#### WORK INSTRUCTION
Show every line in the records below that contains the word "none".

#### EXERCISE MATERIALS
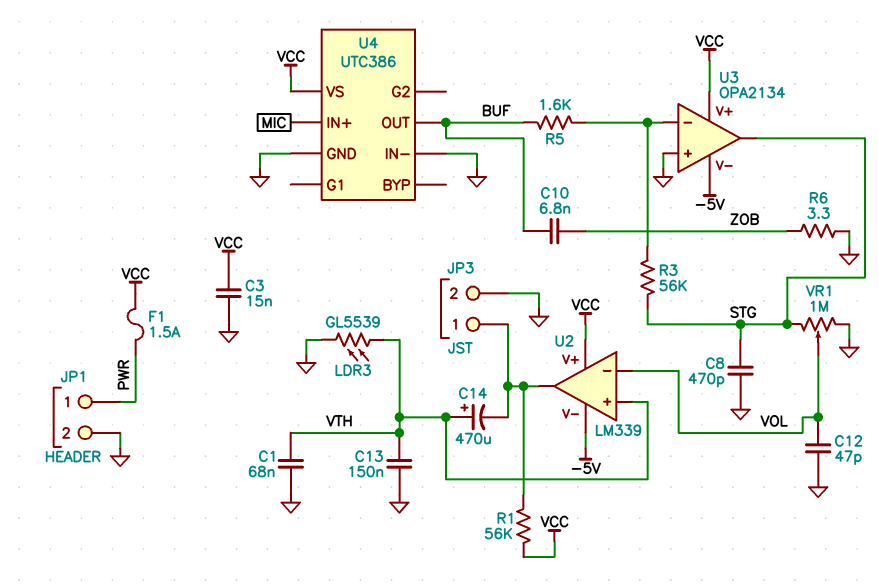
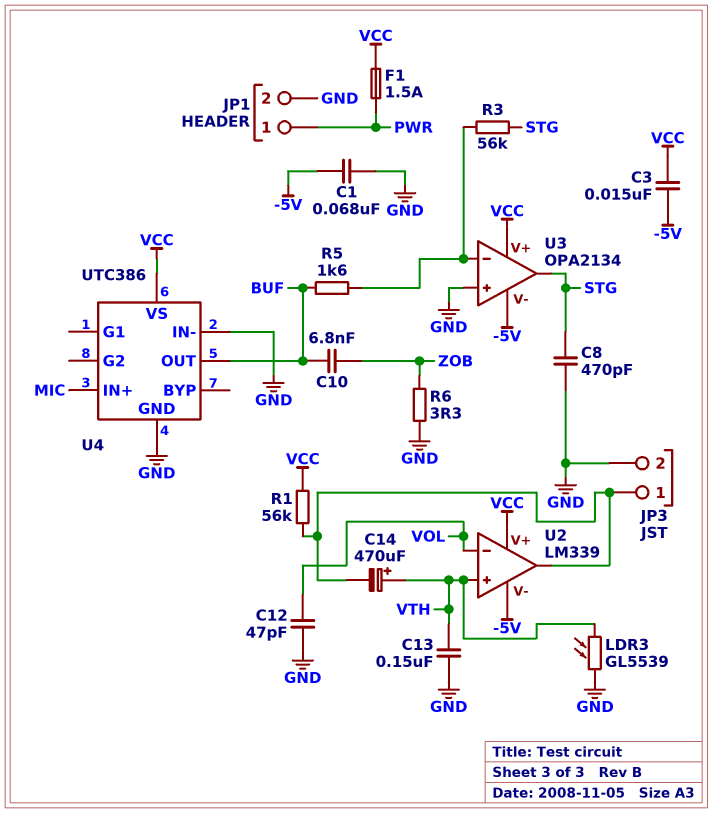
C1: 68nF (GND, VTH) -> 68nF (-5V, GND)
C3: 15nF (GND, VCC) -> 15nF (-5V, VCC)
VR1: 1M (GND, STG, wiper VOL) -> none

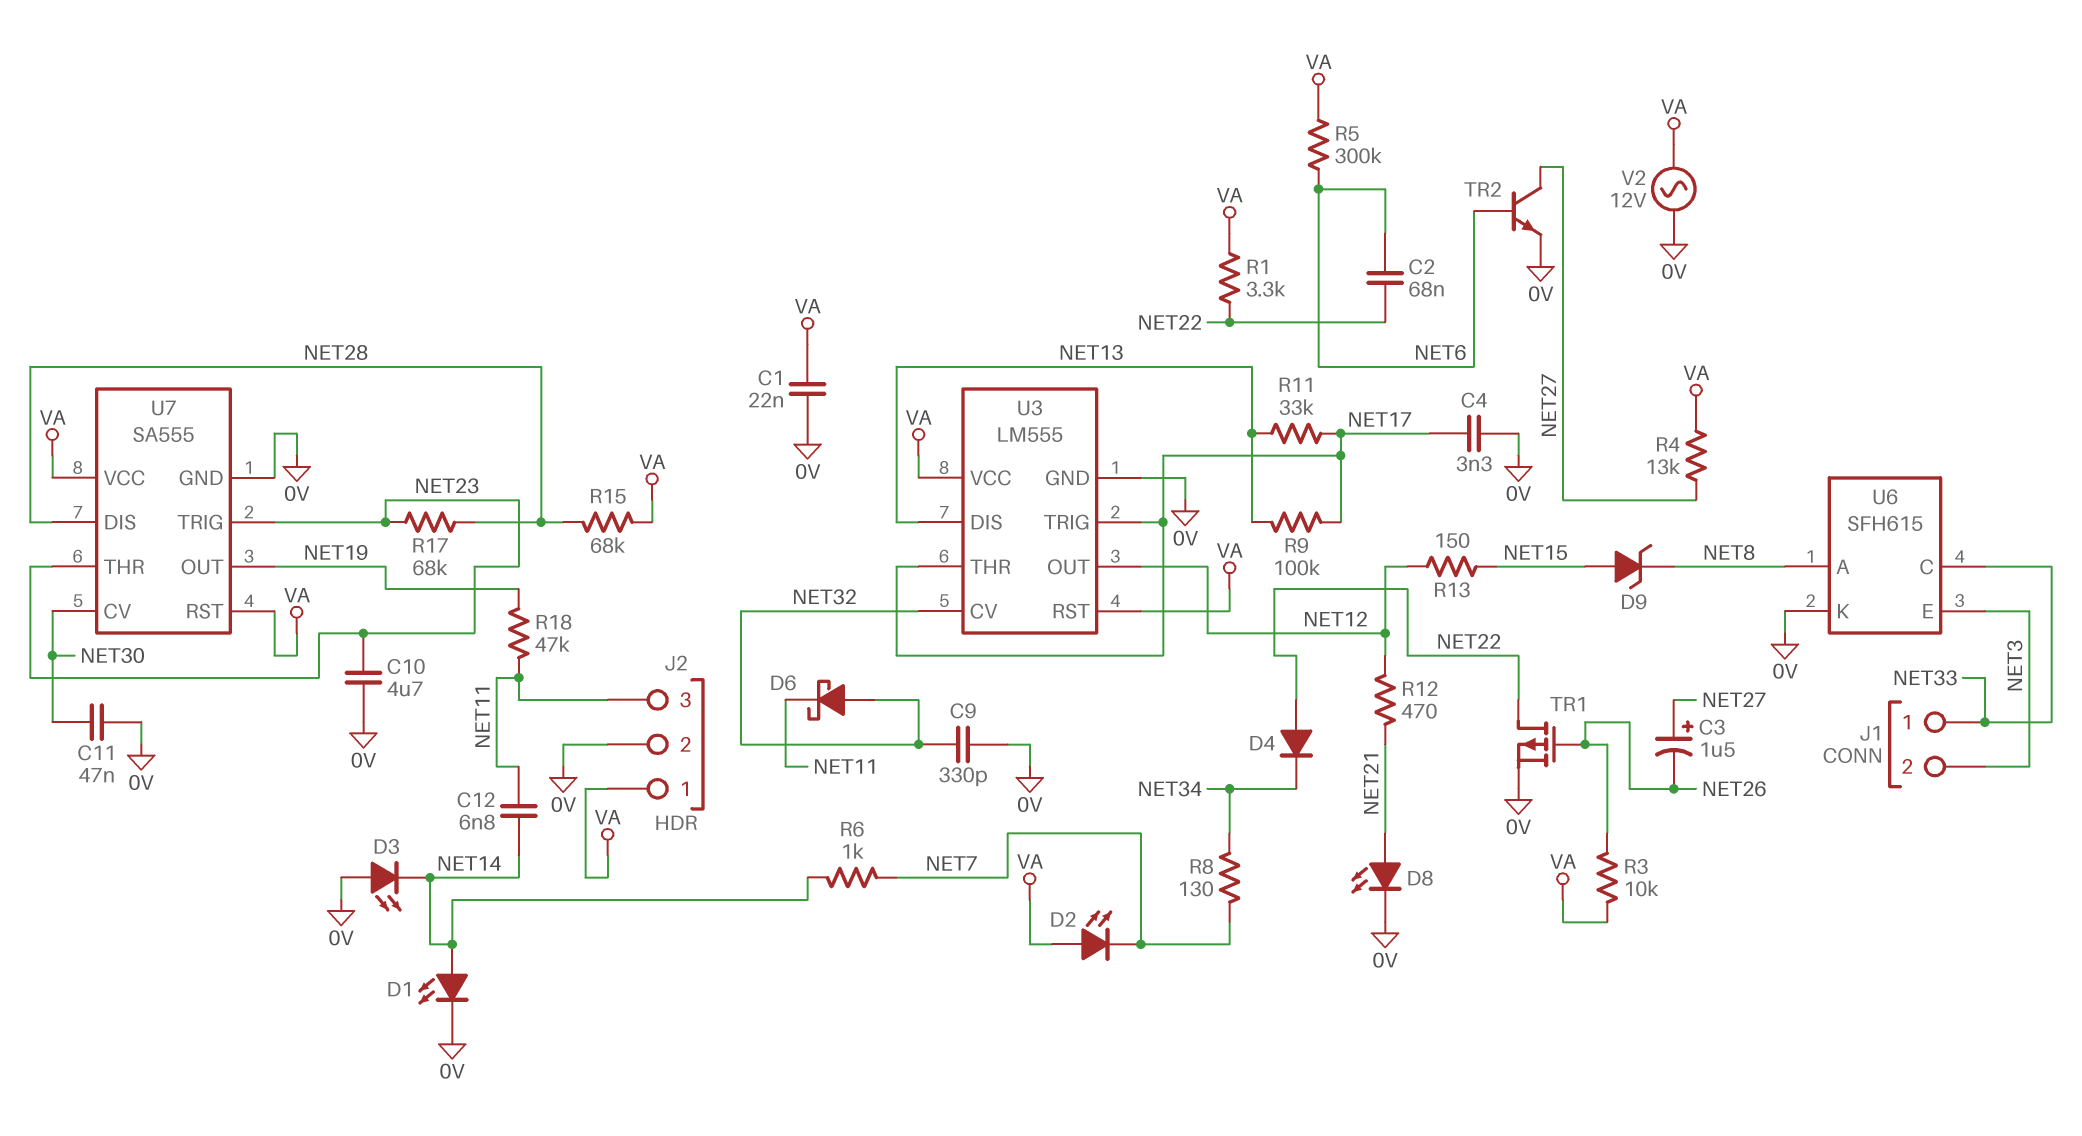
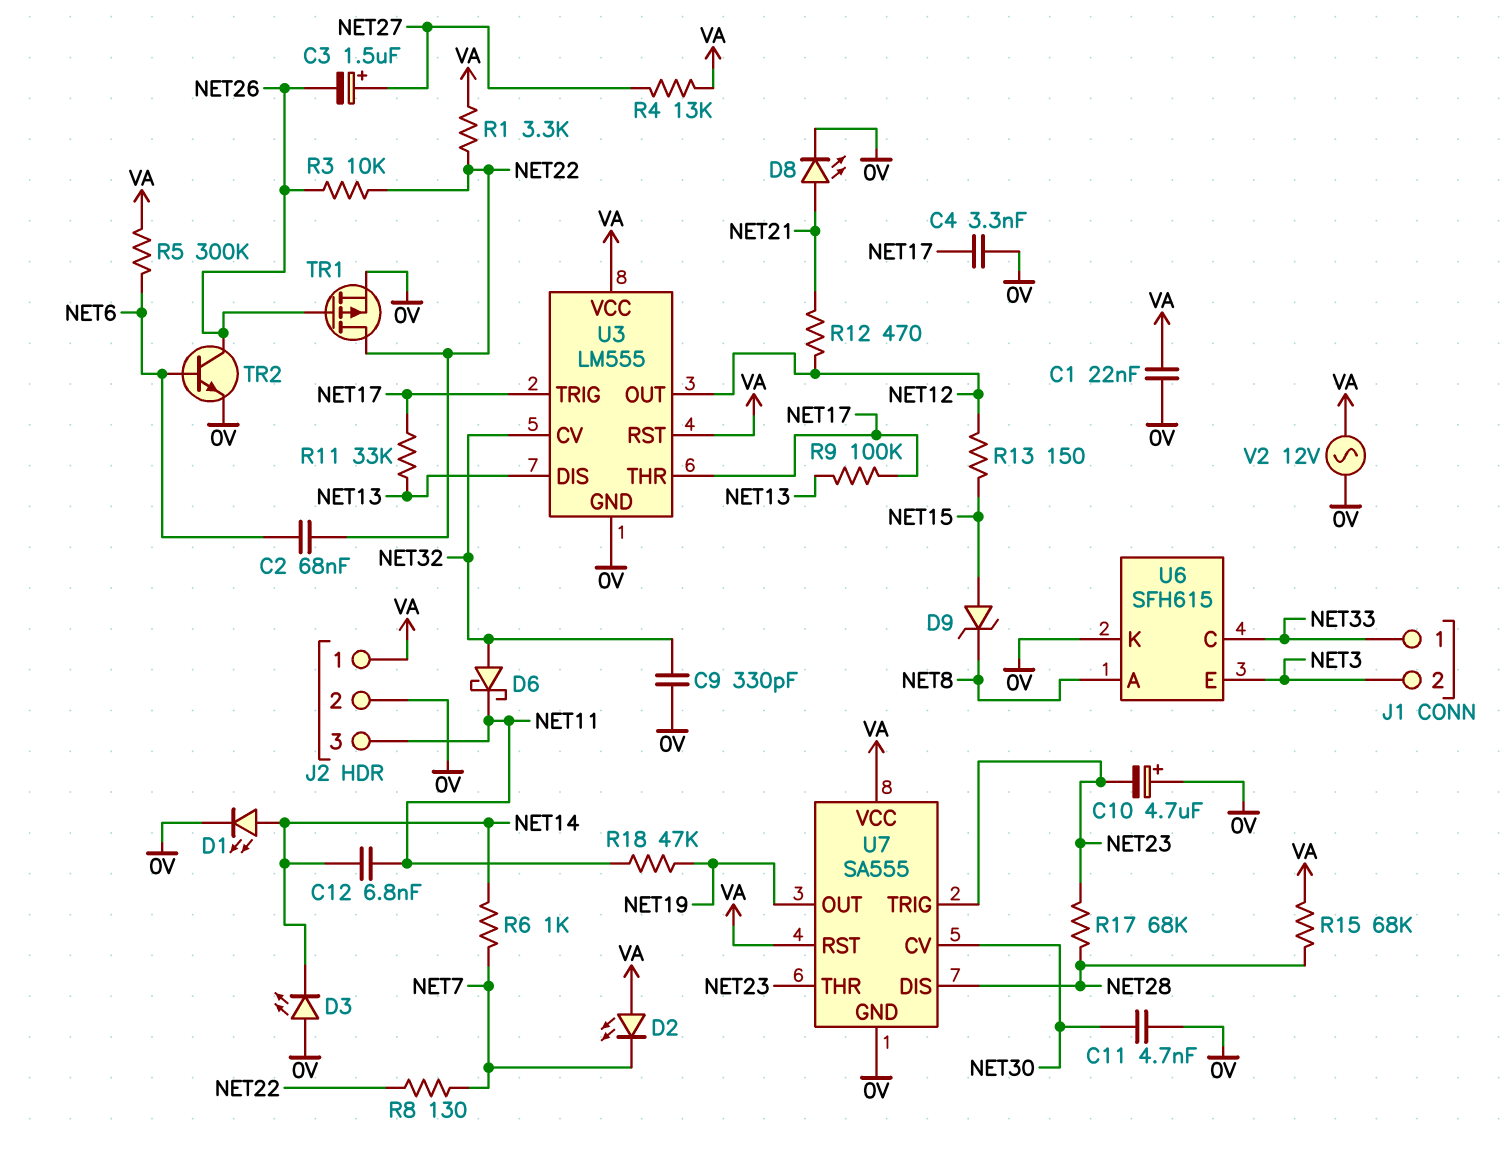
C10: 4.7uF (0V, NET23) -> 4.7uF (plus 0V, minus NET23)
C11: 47nF (0V, NET30) -> 4.7nF (0V, NET30)
D4: diode (A NET22, K NET34) -> none
R3: 10k (NET26, VA) -> 10k (NET22, NET26)
R8: 130 (NET7, NET34) -> 130 (NET7, NET22)
TR2: NPN (B NET6, C NET27, E 0V) -> NPN (B NET6, C NET26, E 0V)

#### SOLUTION TO THIS PROBLEM
VR1: 1M (GND, STG, wiper VOL) -> none
D4: diode (A NET22, K NET34) -> none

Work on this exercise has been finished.